▶ _Work instructions_
Determine how many lines in the entries below contain the word "moved". The reply is that number alone.

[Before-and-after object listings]
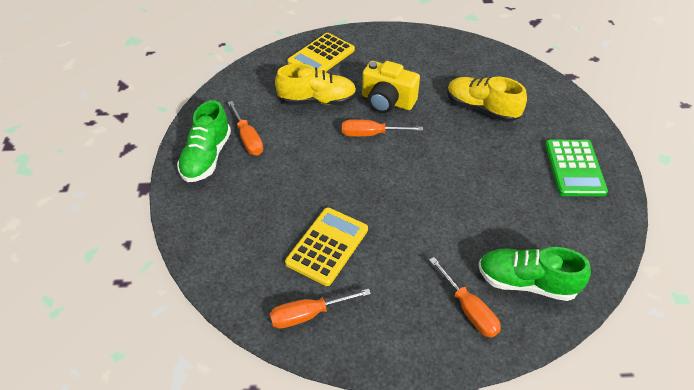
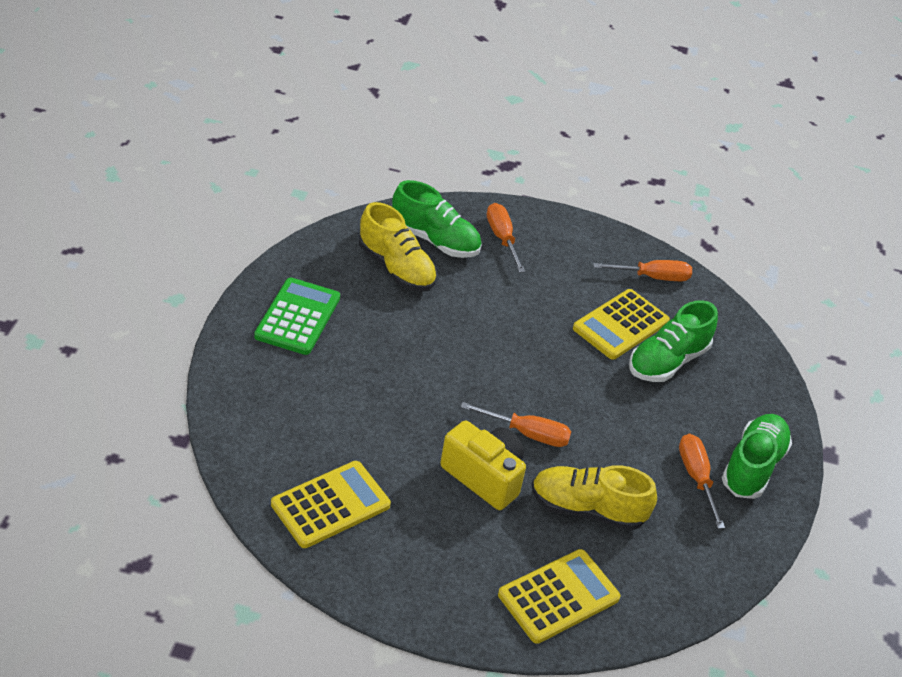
camera: 170 degrees left, 5 degrees down
yellow shoe [447,77,527,122] -> yellow shoe moved to [359,202,437,292]
none -> yellow calculator [271,461,391,548]
none -> green shoe [629,300,718,382]

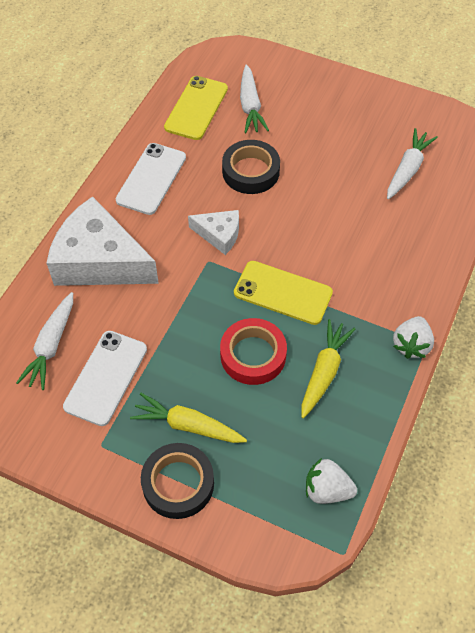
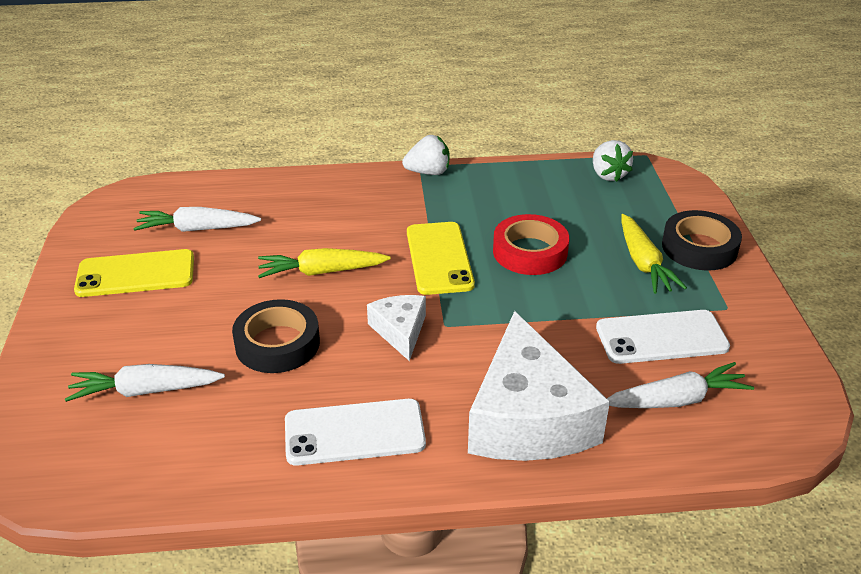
camera: 120 degrees left, 20 degrees down
yellow phone [164,76,228,140] -> yellow phone moved to [74,249,194,297]
white carrot [240,64,269,133] -> white carrot turned 150 degrees counterclockwise [65,364,225,402]
yellow carrot [301,319,356,418] -> yellow carrot moved to [258,248,391,278]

▶ _Written answer_
3